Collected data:
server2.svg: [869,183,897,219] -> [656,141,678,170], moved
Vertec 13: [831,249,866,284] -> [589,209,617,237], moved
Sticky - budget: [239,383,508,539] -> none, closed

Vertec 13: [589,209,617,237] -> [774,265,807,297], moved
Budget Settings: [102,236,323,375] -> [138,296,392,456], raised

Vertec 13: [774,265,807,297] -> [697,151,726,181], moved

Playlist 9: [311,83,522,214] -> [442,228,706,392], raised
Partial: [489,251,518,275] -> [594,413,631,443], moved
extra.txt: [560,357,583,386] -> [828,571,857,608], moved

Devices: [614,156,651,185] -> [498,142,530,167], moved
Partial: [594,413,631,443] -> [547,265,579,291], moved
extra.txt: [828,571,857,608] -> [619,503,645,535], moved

Work item: Whichever lines of the records above hold the word "Vertec" should all be copied out.

Result of the task:
Vertec 13: [831,249,866,284] -> [589,209,617,237], moved
Vertec 13: [589,209,617,237] -> [774,265,807,297], moved
Vertec 13: [774,265,807,297] -> [697,151,726,181], moved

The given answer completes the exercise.